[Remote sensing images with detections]
• • •

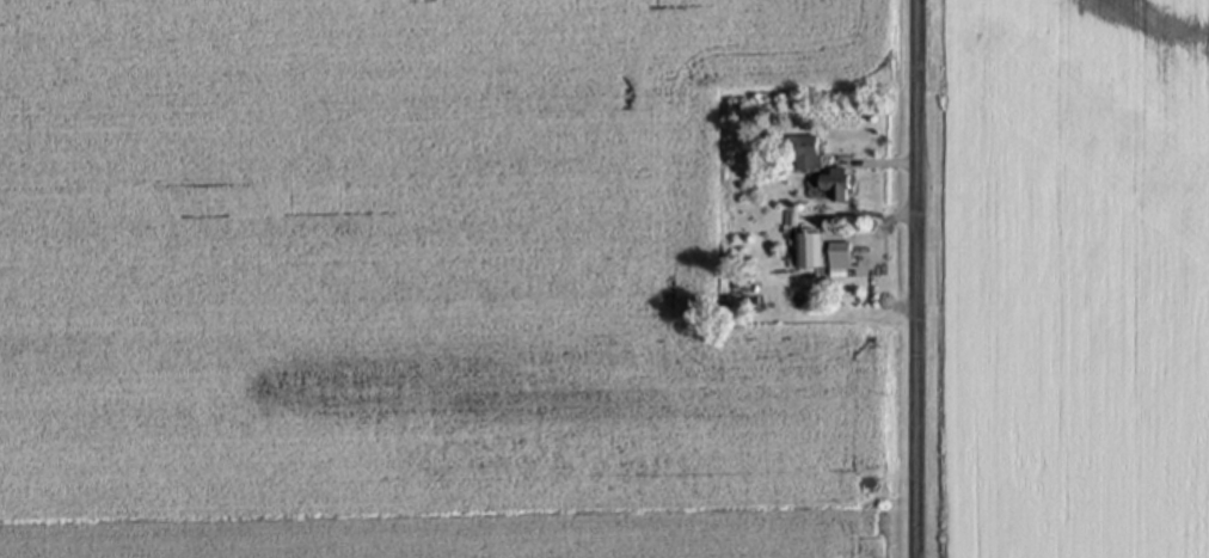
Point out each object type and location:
building: (803, 153)
building: (836, 185)
building: (839, 256)
road: (919, 279)

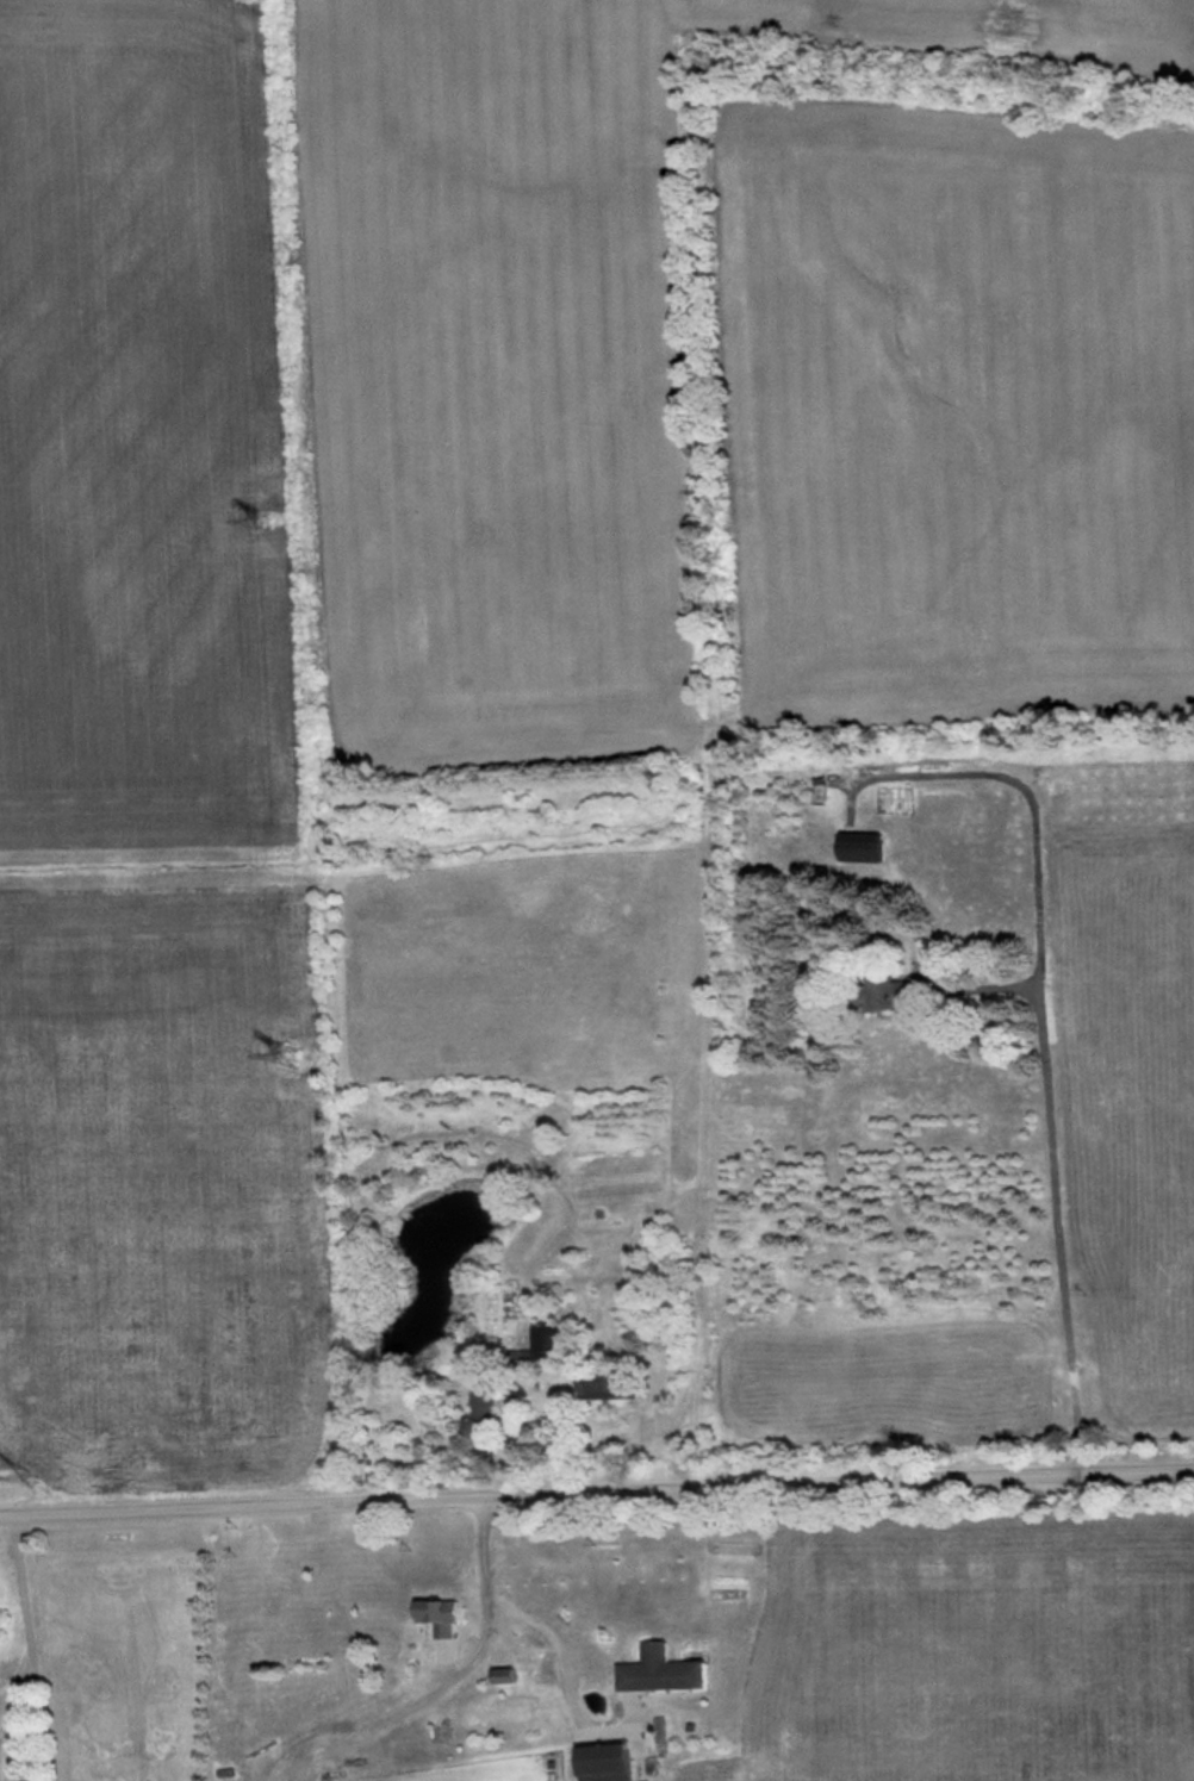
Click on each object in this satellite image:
power tower: (252, 518)
road: (1034, 795)
building: (860, 847)
building: (884, 994)
power tower: (287, 1054)
road: (1057, 1173)
building: (549, 1344)
building: (607, 1386)
building: (483, 1424)
road: (550, 1431)
power tower: (29, 1474)
road: (596, 1490)
road: (513, 1606)
building: (441, 1618)
road: (30, 1648)
building: (663, 1674)
building: (500, 1676)
road: (418, 1700)
building: (607, 1764)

• • •

• _Exercise_:
Write out all the entries word for word, but drop the pictures.

• _Answer space_:
Point out each object type and location:
building: (803, 153)
building: (836, 185)
building: (839, 256)
road: (919, 279)

Click on each object in this satellite image:
power tower: (252, 518)
road: (1034, 795)
building: (860, 847)
building: (884, 994)
power tower: (287, 1054)
road: (1057, 1173)
building: (549, 1344)
building: (607, 1386)
building: (483, 1424)
road: (550, 1431)
power tower: (29, 1474)
road: (596, 1490)
road: (513, 1606)
building: (441, 1618)
road: (30, 1648)
building: (663, 1674)
building: (500, 1676)
road: (418, 1700)
building: (607, 1764)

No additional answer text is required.